Your instructions
All entries that follow are to be written out verbatim.

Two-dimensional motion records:
^^^^
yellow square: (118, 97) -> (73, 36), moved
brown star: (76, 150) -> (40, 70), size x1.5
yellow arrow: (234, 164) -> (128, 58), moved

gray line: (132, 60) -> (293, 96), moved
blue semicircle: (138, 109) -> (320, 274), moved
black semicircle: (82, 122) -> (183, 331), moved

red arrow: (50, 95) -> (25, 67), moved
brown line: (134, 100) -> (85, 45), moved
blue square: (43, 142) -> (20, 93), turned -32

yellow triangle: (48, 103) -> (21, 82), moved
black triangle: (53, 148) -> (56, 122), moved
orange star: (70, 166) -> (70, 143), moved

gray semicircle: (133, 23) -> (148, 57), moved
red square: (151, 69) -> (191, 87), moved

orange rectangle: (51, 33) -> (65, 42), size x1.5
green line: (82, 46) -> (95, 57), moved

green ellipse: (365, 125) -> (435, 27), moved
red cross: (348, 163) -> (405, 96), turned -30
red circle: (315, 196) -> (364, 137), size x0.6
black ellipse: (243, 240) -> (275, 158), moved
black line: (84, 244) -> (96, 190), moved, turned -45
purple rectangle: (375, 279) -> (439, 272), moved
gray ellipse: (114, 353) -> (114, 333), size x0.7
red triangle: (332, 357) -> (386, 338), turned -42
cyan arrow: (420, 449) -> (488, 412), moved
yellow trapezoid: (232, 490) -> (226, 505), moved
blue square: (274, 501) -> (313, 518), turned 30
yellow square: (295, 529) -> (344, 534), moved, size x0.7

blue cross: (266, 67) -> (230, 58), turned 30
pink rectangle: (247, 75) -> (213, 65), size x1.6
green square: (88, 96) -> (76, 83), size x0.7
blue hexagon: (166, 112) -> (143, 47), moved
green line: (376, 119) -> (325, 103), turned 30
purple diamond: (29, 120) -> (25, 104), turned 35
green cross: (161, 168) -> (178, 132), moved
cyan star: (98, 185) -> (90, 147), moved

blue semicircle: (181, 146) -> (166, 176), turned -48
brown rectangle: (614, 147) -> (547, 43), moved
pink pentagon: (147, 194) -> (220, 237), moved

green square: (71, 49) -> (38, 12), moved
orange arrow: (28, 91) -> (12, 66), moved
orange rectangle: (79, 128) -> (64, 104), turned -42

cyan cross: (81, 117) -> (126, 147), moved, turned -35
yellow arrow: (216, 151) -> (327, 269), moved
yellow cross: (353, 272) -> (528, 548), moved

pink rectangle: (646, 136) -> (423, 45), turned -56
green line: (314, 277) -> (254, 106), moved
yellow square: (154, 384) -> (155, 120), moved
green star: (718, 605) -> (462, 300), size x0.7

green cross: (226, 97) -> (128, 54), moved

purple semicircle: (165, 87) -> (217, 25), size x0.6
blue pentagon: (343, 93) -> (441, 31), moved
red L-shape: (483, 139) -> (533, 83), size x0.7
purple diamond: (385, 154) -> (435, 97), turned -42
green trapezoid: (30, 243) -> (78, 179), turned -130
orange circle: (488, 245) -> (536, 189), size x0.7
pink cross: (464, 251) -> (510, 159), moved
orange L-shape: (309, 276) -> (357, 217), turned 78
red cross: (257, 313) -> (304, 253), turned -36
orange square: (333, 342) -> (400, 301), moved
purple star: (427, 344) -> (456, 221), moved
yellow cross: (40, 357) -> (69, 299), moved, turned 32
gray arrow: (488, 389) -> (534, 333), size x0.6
^^^^
Exercise output
yellow square: (118, 97) -> (73, 36), moved
brown star: (76, 150) -> (40, 70), size x1.5
yellow arrow: (234, 164) -> (128, 58), moved

gray line: (132, 60) -> (293, 96), moved
blue semicircle: (138, 109) -> (320, 274), moved
black semicircle: (82, 122) -> (183, 331), moved

red arrow: (50, 95) -> (25, 67), moved
brown line: (134, 100) -> (85, 45), moved
blue square: (43, 142) -> (20, 93), turned -32

yellow triangle: (48, 103) -> (21, 82), moved
black triangle: (53, 148) -> (56, 122), moved
orange star: (70, 166) -> (70, 143), moved

gray semicircle: (133, 23) -> (148, 57), moved
red square: (151, 69) -> (191, 87), moved

orange rectangle: (51, 33) -> (65, 42), size x1.5
green line: (82, 46) -> (95, 57), moved

green ellipse: (365, 125) -> (435, 27), moved
red cross: (348, 163) -> (405, 96), turned -30
red circle: (315, 196) -> (364, 137), size x0.6
black ellipse: (243, 240) -> (275, 158), moved
black line: (84, 244) -> (96, 190), moved, turned -45
purple rectangle: (375, 279) -> (439, 272), moved
gray ellipse: (114, 353) -> (114, 333), size x0.7
red triangle: (332, 357) -> (386, 338), turned -42
cyan arrow: (420, 449) -> (488, 412), moved
yellow trapezoid: (232, 490) -> (226, 505), moved
blue square: (274, 501) -> (313, 518), turned 30
yellow square: (295, 529) -> (344, 534), moved, size x0.7

blue cross: (266, 67) -> (230, 58), turned 30
pink rectangle: (247, 75) -> (213, 65), size x1.6
green square: (88, 96) -> (76, 83), size x0.7
blue hexagon: (166, 112) -> (143, 47), moved
green line: (376, 119) -> (325, 103), turned 30
purple diamond: (29, 120) -> (25, 104), turned 35
green cross: (161, 168) -> (178, 132), moved
cyan star: (98, 185) -> (90, 147), moved

blue semicircle: (181, 146) -> (166, 176), turned -48
brown rectangle: (614, 147) -> (547, 43), moved
pink pentagon: (147, 194) -> (220, 237), moved

green square: (71, 49) -> (38, 12), moved
orange arrow: (28, 91) -> (12, 66), moved
orange rectangle: (79, 128) -> (64, 104), turned -42

cyan cross: (81, 117) -> (126, 147), moved, turned -35
yellow arrow: (216, 151) -> (327, 269), moved
yellow cross: (353, 272) -> (528, 548), moved

pink rectangle: (646, 136) -> (423, 45), turned -56
green line: (314, 277) -> (254, 106), moved
yellow square: (154, 384) -> (155, 120), moved
green star: (718, 605) -> (462, 300), size x0.7

green cross: (226, 97) -> (128, 54), moved

purple semicircle: (165, 87) -> (217, 25), size x0.6
blue pentagon: (343, 93) -> (441, 31), moved
red L-shape: (483, 139) -> (533, 83), size x0.7
purple diamond: (385, 154) -> (435, 97), turned -42
green trapezoid: (30, 243) -> (78, 179), turned -130
orange circle: (488, 245) -> (536, 189), size x0.7
pink cross: (464, 251) -> (510, 159), moved
orange L-shape: (309, 276) -> (357, 217), turned 78
red cross: (257, 313) -> (304, 253), turned -36
orange square: (333, 342) -> (400, 301), moved
purple star: (427, 344) -> (456, 221), moved
yellow cross: (40, 357) -> (69, 299), moved, turned 32
gray arrow: (488, 389) -> (534, 333), size x0.6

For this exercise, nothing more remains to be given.